- What the exercise asks: Make an exact copy of all the entries shown below.

Start of Exercise data

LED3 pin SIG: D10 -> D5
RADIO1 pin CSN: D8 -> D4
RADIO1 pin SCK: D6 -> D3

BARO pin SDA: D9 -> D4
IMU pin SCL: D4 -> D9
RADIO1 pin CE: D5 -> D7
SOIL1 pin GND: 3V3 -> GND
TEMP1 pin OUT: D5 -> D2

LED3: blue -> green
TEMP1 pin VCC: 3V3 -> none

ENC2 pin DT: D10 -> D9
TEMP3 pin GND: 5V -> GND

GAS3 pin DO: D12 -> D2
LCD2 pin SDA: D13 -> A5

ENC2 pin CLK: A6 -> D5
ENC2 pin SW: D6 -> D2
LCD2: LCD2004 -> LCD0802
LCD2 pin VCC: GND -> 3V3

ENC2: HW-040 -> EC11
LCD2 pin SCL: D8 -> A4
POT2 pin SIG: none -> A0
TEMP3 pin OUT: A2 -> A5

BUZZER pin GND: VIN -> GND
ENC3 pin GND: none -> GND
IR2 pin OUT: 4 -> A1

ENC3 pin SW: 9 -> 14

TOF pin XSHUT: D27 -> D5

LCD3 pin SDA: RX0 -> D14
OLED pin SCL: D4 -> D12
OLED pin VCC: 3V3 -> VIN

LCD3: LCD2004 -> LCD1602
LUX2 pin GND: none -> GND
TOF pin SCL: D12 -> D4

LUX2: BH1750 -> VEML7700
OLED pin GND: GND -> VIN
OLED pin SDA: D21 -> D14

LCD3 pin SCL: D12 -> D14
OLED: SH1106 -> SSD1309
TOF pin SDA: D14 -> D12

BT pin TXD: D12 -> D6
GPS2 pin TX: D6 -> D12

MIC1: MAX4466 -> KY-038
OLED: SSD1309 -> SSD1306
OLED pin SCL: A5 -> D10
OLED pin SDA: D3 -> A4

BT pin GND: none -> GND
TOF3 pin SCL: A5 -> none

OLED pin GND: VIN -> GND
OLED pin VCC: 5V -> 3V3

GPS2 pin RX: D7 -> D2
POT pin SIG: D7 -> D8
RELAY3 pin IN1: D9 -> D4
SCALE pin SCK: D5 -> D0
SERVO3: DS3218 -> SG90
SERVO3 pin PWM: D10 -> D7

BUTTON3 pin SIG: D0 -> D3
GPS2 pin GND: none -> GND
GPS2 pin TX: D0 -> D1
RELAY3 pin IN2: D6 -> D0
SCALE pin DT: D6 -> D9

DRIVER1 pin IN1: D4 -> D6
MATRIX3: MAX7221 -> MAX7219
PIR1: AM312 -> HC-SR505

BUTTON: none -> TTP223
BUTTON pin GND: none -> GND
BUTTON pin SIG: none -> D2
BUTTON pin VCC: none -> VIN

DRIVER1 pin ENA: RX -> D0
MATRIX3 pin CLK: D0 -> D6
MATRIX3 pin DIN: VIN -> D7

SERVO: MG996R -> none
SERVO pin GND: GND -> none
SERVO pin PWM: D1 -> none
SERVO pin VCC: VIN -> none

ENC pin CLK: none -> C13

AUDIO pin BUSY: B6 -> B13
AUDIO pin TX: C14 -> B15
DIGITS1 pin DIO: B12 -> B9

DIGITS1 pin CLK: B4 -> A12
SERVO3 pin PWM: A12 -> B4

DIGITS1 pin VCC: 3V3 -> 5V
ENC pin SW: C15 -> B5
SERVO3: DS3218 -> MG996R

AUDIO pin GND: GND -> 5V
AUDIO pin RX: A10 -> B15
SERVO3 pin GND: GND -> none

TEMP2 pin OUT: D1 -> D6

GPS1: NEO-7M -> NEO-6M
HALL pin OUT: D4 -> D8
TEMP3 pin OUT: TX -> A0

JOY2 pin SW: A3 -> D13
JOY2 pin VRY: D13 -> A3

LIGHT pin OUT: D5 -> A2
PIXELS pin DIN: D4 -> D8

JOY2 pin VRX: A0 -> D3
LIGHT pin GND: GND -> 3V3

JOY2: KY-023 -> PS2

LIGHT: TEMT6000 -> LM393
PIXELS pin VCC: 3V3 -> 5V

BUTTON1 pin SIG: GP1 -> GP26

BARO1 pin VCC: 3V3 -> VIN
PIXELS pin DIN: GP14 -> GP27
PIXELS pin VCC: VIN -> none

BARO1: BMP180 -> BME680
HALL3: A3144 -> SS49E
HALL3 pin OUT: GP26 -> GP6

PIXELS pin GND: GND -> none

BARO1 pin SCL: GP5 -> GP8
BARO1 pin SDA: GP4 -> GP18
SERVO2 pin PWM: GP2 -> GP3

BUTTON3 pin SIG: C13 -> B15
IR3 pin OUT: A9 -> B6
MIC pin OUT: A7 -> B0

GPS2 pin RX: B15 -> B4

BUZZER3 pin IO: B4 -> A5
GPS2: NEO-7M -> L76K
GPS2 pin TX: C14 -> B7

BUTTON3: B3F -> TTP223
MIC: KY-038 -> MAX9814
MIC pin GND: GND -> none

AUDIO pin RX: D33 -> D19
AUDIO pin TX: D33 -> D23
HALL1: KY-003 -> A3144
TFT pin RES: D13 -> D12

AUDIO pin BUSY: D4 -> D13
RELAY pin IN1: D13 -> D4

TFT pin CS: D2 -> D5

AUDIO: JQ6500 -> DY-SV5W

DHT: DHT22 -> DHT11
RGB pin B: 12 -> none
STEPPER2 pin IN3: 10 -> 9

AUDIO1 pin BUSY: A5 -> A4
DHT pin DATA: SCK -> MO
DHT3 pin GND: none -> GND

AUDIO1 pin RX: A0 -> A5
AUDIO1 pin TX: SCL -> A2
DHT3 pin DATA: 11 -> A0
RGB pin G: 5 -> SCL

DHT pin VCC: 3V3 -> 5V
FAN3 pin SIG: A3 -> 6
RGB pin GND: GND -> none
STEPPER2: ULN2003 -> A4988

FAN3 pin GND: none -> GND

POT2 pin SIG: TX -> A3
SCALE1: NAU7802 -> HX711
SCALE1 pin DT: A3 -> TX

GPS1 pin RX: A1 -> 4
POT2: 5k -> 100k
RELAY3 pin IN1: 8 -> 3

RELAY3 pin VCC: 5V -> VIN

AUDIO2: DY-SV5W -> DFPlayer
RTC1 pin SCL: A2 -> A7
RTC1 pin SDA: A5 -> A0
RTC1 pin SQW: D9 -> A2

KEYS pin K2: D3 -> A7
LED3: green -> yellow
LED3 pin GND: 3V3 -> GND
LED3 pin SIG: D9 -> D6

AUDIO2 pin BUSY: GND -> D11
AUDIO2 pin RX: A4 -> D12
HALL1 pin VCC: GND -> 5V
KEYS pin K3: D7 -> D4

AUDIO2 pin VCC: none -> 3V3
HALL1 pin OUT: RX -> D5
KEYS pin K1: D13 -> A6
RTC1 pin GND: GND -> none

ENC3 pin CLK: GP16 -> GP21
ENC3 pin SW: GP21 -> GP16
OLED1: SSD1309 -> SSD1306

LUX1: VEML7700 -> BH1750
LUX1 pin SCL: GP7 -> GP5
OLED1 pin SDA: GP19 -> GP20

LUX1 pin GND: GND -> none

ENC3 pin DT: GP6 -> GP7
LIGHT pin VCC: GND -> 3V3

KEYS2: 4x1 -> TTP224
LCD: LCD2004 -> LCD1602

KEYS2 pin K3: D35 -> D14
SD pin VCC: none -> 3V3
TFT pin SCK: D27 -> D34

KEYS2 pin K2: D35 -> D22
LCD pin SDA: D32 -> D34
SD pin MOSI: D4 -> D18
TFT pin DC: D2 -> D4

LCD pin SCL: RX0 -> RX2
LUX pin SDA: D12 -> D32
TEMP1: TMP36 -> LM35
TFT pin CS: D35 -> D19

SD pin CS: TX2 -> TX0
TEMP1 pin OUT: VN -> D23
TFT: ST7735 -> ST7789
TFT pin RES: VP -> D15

End of Exercise data

- Answer to this problem:
LED3 pin SIG: D10 -> D5
RADIO1 pin CSN: D8 -> D4
RADIO1 pin SCK: D6 -> D3

BARO pin SDA: D9 -> D4
IMU pin SCL: D4 -> D9
RADIO1 pin CE: D5 -> D7
SOIL1 pin GND: 3V3 -> GND
TEMP1 pin OUT: D5 -> D2

LED3: blue -> green
TEMP1 pin VCC: 3V3 -> none

ENC2 pin DT: D10 -> D9
TEMP3 pin GND: 5V -> GND

GAS3 pin DO: D12 -> D2
LCD2 pin SDA: D13 -> A5

ENC2 pin CLK: A6 -> D5
ENC2 pin SW: D6 -> D2
LCD2: LCD2004 -> LCD0802
LCD2 pin VCC: GND -> 3V3

ENC2: HW-040 -> EC11
LCD2 pin SCL: D8 -> A4
POT2 pin SIG: none -> A0
TEMP3 pin OUT: A2 -> A5

BUZZER pin GND: VIN -> GND
ENC3 pin GND: none -> GND
IR2 pin OUT: 4 -> A1

ENC3 pin SW: 9 -> 14

TOF pin XSHUT: D27 -> D5

LCD3 pin SDA: RX0 -> D14
OLED pin SCL: D4 -> D12
OLED pin VCC: 3V3 -> VIN

LCD3: LCD2004 -> LCD1602
LUX2 pin GND: none -> GND
TOF pin SCL: D12 -> D4

LUX2: BH1750 -> VEML7700
OLED pin GND: GND -> VIN
OLED pin SDA: D21 -> D14

LCD3 pin SCL: D12 -> D14
OLED: SH1106 -> SSD1309
TOF pin SDA: D14 -> D12

BT pin TXD: D12 -> D6
GPS2 pin TX: D6 -> D12

MIC1: MAX4466 -> KY-038
OLED: SSD1309 -> SSD1306
OLED pin SCL: A5 -> D10
OLED pin SDA: D3 -> A4

BT pin GND: none -> GND
TOF3 pin SCL: A5 -> none

OLED pin GND: VIN -> GND
OLED pin VCC: 5V -> 3V3

GPS2 pin RX: D7 -> D2
POT pin SIG: D7 -> D8
RELAY3 pin IN1: D9 -> D4
SCALE pin SCK: D5 -> D0
SERVO3: DS3218 -> SG90
SERVO3 pin PWM: D10 -> D7

BUTTON3 pin SIG: D0 -> D3
GPS2 pin GND: none -> GND
GPS2 pin TX: D0 -> D1
RELAY3 pin IN2: D6 -> D0
SCALE pin DT: D6 -> D9

DRIVER1 pin IN1: D4 -> D6
MATRIX3: MAX7221 -> MAX7219
PIR1: AM312 -> HC-SR505

BUTTON: none -> TTP223
BUTTON pin GND: none -> GND
BUTTON pin SIG: none -> D2
BUTTON pin VCC: none -> VIN

DRIVER1 pin ENA: RX -> D0
MATRIX3 pin CLK: D0 -> D6
MATRIX3 pin DIN: VIN -> D7

SERVO: MG996R -> none
SERVO pin GND: GND -> none
SERVO pin PWM: D1 -> none
SERVO pin VCC: VIN -> none

ENC pin CLK: none -> C13

AUDIO pin BUSY: B6 -> B13
AUDIO pin TX: C14 -> B15
DIGITS1 pin DIO: B12 -> B9

DIGITS1 pin CLK: B4 -> A12
SERVO3 pin PWM: A12 -> B4

DIGITS1 pin VCC: 3V3 -> 5V
ENC pin SW: C15 -> B5
SERVO3: DS3218 -> MG996R

AUDIO pin GND: GND -> 5V
AUDIO pin RX: A10 -> B15
SERVO3 pin GND: GND -> none

TEMP2 pin OUT: D1 -> D6

GPS1: NEO-7M -> NEO-6M
HALL pin OUT: D4 -> D8
TEMP3 pin OUT: TX -> A0

JOY2 pin SW: A3 -> D13
JOY2 pin VRY: D13 -> A3

LIGHT pin OUT: D5 -> A2
PIXELS pin DIN: D4 -> D8

JOY2 pin VRX: A0 -> D3
LIGHT pin GND: GND -> 3V3

JOY2: KY-023 -> PS2

LIGHT: TEMT6000 -> LM393
PIXELS pin VCC: 3V3 -> 5V

BUTTON1 pin SIG: GP1 -> GP26

BARO1 pin VCC: 3V3 -> VIN
PIXELS pin DIN: GP14 -> GP27
PIXELS pin VCC: VIN -> none

BARO1: BMP180 -> BME680
HALL3: A3144 -> SS49E
HALL3 pin OUT: GP26 -> GP6

PIXELS pin GND: GND -> none

BARO1 pin SCL: GP5 -> GP8
BARO1 pin SDA: GP4 -> GP18
SERVO2 pin PWM: GP2 -> GP3

BUTTON3 pin SIG: C13 -> B15
IR3 pin OUT: A9 -> B6
MIC pin OUT: A7 -> B0

GPS2 pin RX: B15 -> B4

BUZZER3 pin IO: B4 -> A5
GPS2: NEO-7M -> L76K
GPS2 pin TX: C14 -> B7

BUTTON3: B3F -> TTP223
MIC: KY-038 -> MAX9814
MIC pin GND: GND -> none

AUDIO pin RX: D33 -> D19
AUDIO pin TX: D33 -> D23
HALL1: KY-003 -> A3144
TFT pin RES: D13 -> D12

AUDIO pin BUSY: D4 -> D13
RELAY pin IN1: D13 -> D4

TFT pin CS: D2 -> D5

AUDIO: JQ6500 -> DY-SV5W

DHT: DHT22 -> DHT11
RGB pin B: 12 -> none
STEPPER2 pin IN3: 10 -> 9

AUDIO1 pin BUSY: A5 -> A4
DHT pin DATA: SCK -> MO
DHT3 pin GND: none -> GND

AUDIO1 pin RX: A0 -> A5
AUDIO1 pin TX: SCL -> A2
DHT3 pin DATA: 11 -> A0
RGB pin G: 5 -> SCL

DHT pin VCC: 3V3 -> 5V
FAN3 pin SIG: A3 -> 6
RGB pin GND: GND -> none
STEPPER2: ULN2003 -> A4988

FAN3 pin GND: none -> GND

POT2 pin SIG: TX -> A3
SCALE1: NAU7802 -> HX711
SCALE1 pin DT: A3 -> TX

GPS1 pin RX: A1 -> 4
POT2: 5k -> 100k
RELAY3 pin IN1: 8 -> 3

RELAY3 pin VCC: 5V -> VIN

AUDIO2: DY-SV5W -> DFPlayer
RTC1 pin SCL: A2 -> A7
RTC1 pin SDA: A5 -> A0
RTC1 pin SQW: D9 -> A2

KEYS pin K2: D3 -> A7
LED3: green -> yellow
LED3 pin GND: 3V3 -> GND
LED3 pin SIG: D9 -> D6

AUDIO2 pin BUSY: GND -> D11
AUDIO2 pin RX: A4 -> D12
HALL1 pin VCC: GND -> 5V
KEYS pin K3: D7 -> D4

AUDIO2 pin VCC: none -> 3V3
HALL1 pin OUT: RX -> D5
KEYS pin K1: D13 -> A6
RTC1 pin GND: GND -> none

ENC3 pin CLK: GP16 -> GP21
ENC3 pin SW: GP21 -> GP16
OLED1: SSD1309 -> SSD1306

LUX1: VEML7700 -> BH1750
LUX1 pin SCL: GP7 -> GP5
OLED1 pin SDA: GP19 -> GP20

LUX1 pin GND: GND -> none

ENC3 pin DT: GP6 -> GP7
LIGHT pin VCC: GND -> 3V3

KEYS2: 4x1 -> TTP224
LCD: LCD2004 -> LCD1602

KEYS2 pin K3: D35 -> D14
SD pin VCC: none -> 3V3
TFT pin SCK: D27 -> D34

KEYS2 pin K2: D35 -> D22
LCD pin SDA: D32 -> D34
SD pin MOSI: D4 -> D18
TFT pin DC: D2 -> D4

LCD pin SCL: RX0 -> RX2
LUX pin SDA: D12 -> D32
TEMP1: TMP36 -> LM35
TFT pin CS: D35 -> D19

SD pin CS: TX2 -> TX0
TEMP1 pin OUT: VN -> D23
TFT: ST7735 -> ST7789
TFT pin RES: VP -> D15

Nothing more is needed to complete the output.